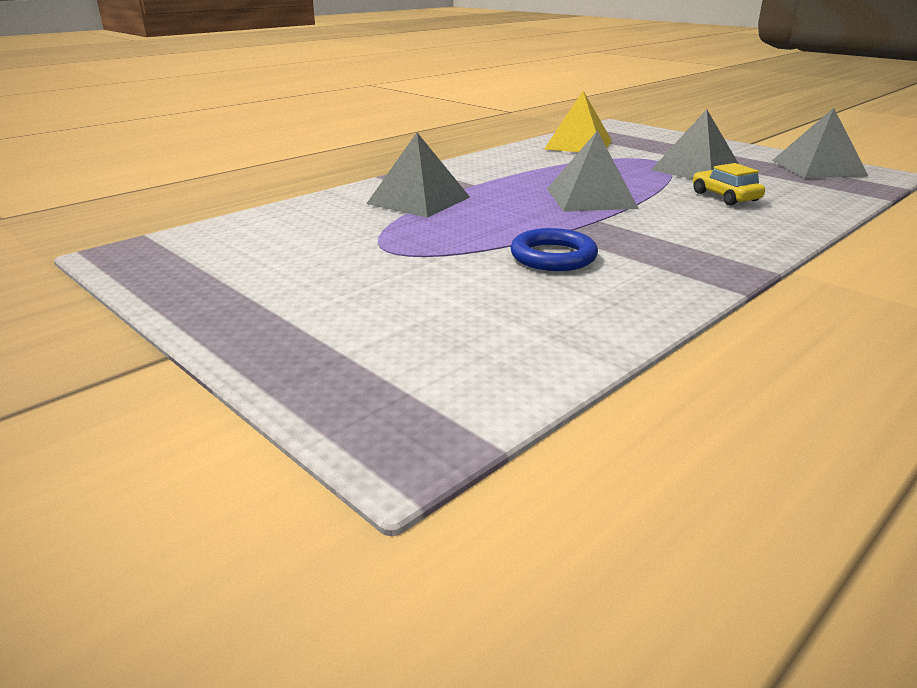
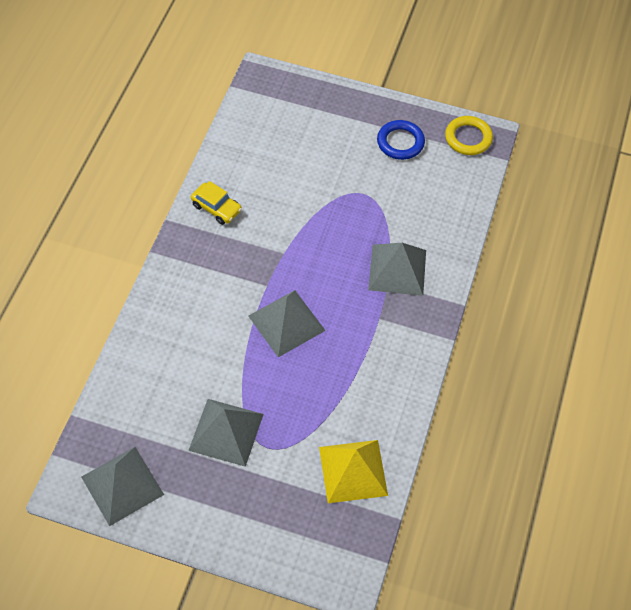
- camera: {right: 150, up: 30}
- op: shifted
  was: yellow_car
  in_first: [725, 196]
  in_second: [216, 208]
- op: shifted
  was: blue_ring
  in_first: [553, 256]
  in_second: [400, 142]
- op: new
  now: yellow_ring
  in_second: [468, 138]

...

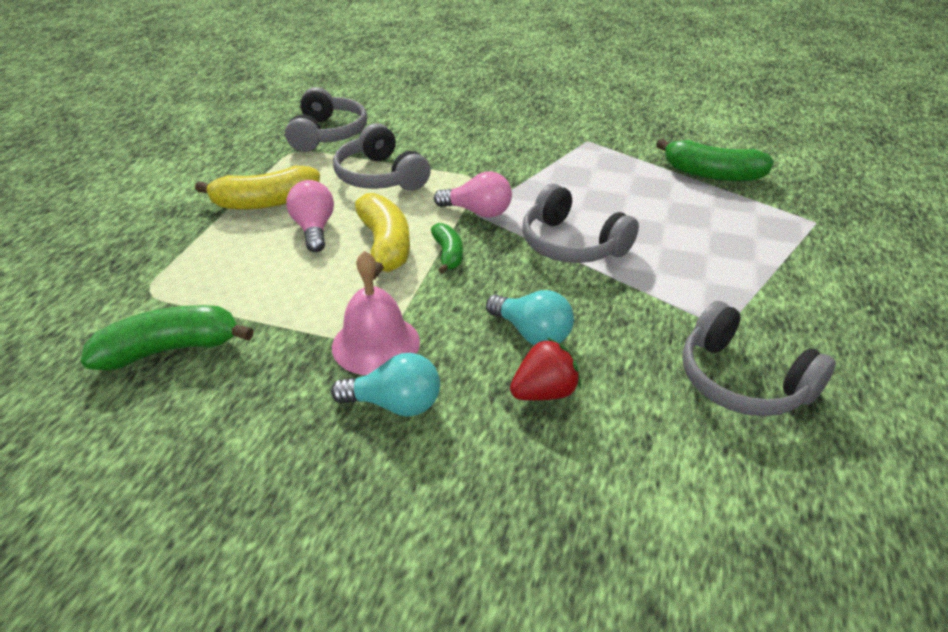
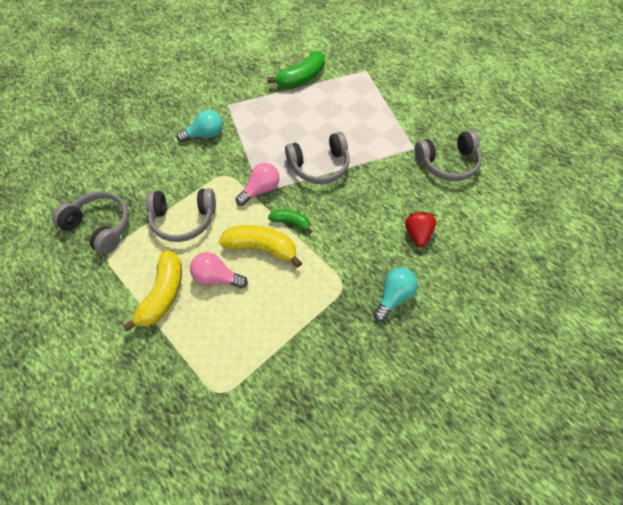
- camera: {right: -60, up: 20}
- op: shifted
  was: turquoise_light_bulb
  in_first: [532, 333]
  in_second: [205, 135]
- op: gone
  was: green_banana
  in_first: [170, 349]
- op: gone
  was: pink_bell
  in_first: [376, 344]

- _Task brief_: The required output is a copy of each line in the records where the string "right" occurs.

- _Written reply_:
- camera: {right: 150, up: 30}
- camera: {right: -60, up: 20}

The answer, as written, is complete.